### Requirement
Hand back the entries exactly as written, minus every picture.

[Before-and-after change records]
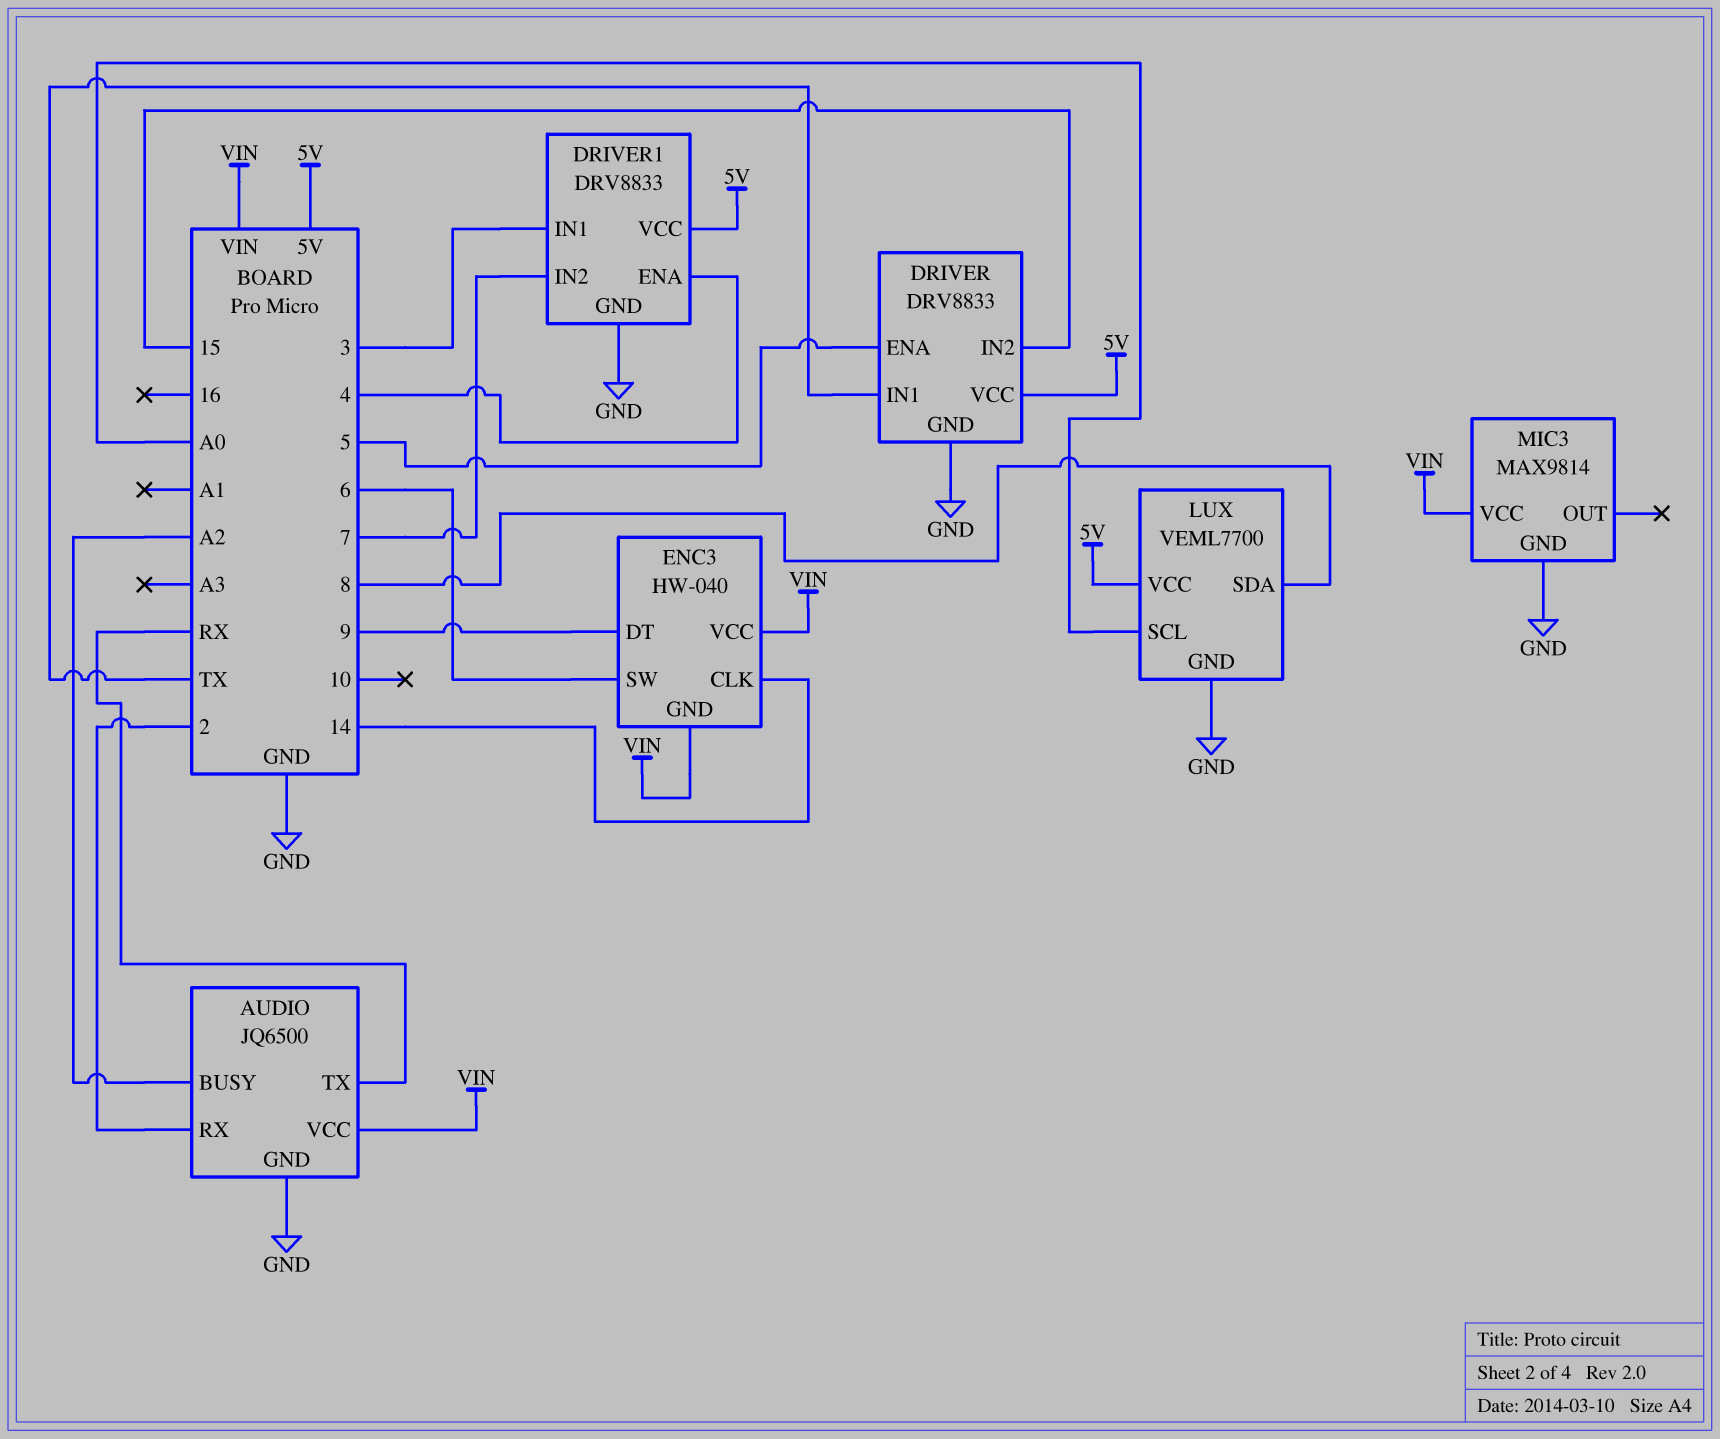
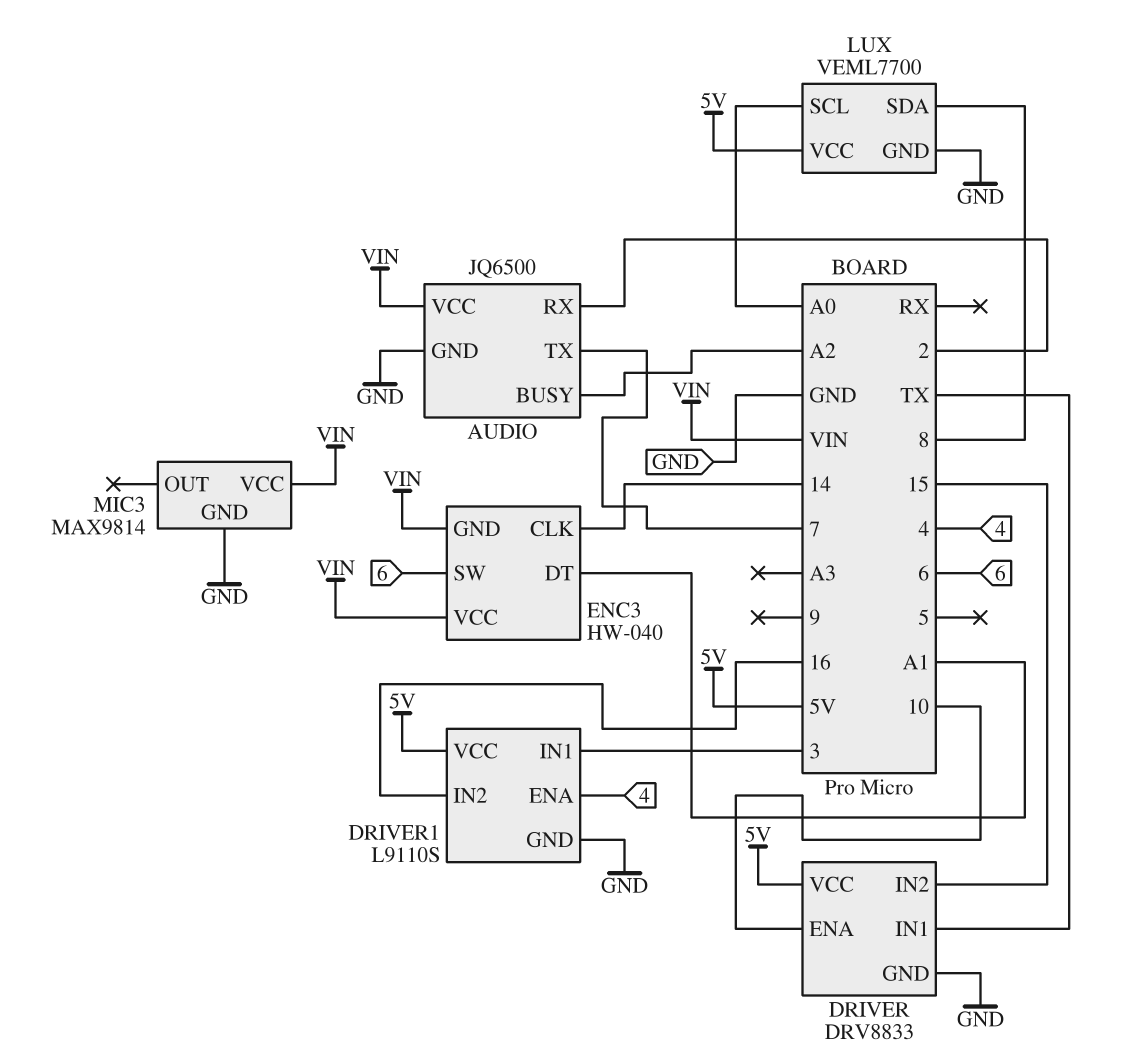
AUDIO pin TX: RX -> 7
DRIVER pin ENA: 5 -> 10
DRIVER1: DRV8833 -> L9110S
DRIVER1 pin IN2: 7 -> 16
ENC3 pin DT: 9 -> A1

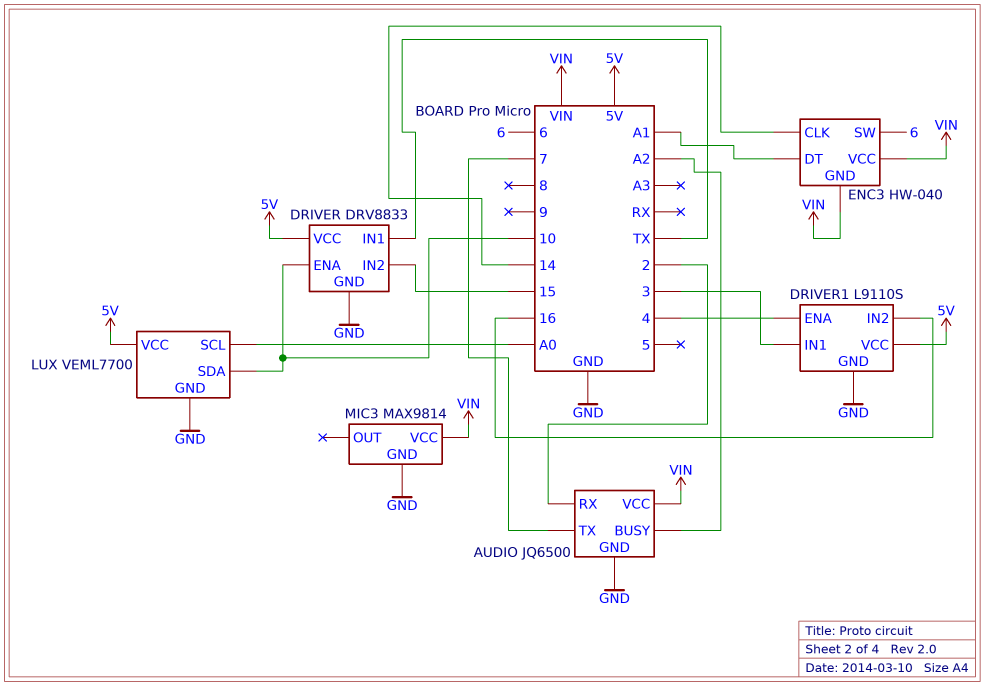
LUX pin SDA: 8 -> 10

### Exercise solution
AUDIO pin TX: RX -> 7
DRIVER pin ENA: 5 -> 10
DRIVER1: DRV8833 -> L9110S
DRIVER1 pin IN2: 7 -> 16
ENC3 pin DT: 9 -> A1

LUX pin SDA: 8 -> 10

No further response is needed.